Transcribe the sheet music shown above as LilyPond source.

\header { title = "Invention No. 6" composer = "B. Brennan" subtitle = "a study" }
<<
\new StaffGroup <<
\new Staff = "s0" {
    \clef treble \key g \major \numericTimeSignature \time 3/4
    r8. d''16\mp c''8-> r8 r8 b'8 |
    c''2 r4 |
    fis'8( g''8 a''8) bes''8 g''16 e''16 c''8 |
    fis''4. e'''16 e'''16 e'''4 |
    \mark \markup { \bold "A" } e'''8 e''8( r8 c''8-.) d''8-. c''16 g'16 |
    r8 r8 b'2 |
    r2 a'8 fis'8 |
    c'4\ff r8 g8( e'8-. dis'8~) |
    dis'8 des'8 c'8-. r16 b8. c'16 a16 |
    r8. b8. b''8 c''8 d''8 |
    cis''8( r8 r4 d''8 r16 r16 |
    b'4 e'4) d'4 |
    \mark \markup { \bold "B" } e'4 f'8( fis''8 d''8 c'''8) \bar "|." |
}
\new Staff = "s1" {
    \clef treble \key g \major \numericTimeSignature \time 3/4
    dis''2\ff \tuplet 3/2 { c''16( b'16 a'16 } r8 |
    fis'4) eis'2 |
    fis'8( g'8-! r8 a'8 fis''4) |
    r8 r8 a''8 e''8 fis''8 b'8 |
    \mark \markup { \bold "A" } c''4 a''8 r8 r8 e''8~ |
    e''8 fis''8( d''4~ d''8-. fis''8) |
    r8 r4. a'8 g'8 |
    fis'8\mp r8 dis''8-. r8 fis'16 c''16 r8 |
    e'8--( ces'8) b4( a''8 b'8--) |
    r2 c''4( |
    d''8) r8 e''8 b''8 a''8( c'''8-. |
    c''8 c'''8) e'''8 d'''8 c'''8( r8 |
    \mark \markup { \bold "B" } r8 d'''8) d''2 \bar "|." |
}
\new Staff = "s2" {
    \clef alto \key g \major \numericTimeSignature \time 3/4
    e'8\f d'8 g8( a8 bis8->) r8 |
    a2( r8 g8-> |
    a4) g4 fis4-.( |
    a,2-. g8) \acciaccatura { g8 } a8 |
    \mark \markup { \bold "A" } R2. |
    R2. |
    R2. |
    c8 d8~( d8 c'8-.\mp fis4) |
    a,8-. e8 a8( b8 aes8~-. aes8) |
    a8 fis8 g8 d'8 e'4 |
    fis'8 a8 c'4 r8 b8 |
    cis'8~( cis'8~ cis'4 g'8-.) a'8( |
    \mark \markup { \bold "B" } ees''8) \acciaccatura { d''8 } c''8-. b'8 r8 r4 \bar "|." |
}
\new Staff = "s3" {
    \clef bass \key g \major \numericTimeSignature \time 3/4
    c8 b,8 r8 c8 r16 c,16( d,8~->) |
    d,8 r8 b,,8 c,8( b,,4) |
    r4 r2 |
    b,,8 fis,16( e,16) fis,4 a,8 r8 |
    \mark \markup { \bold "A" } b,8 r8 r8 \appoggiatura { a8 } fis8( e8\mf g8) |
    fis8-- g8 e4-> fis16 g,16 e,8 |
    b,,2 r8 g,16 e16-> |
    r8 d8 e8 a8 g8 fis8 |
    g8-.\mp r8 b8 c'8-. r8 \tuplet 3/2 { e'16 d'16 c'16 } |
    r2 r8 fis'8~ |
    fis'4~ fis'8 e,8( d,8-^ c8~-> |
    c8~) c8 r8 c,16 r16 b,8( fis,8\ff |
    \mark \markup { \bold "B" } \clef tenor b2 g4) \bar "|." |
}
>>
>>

§ EXERCISE PROMPT
How many lines of the entries above contain the string "bold"? Case counts. Reply with the number alone.

§ CORRECT RESPONSE
8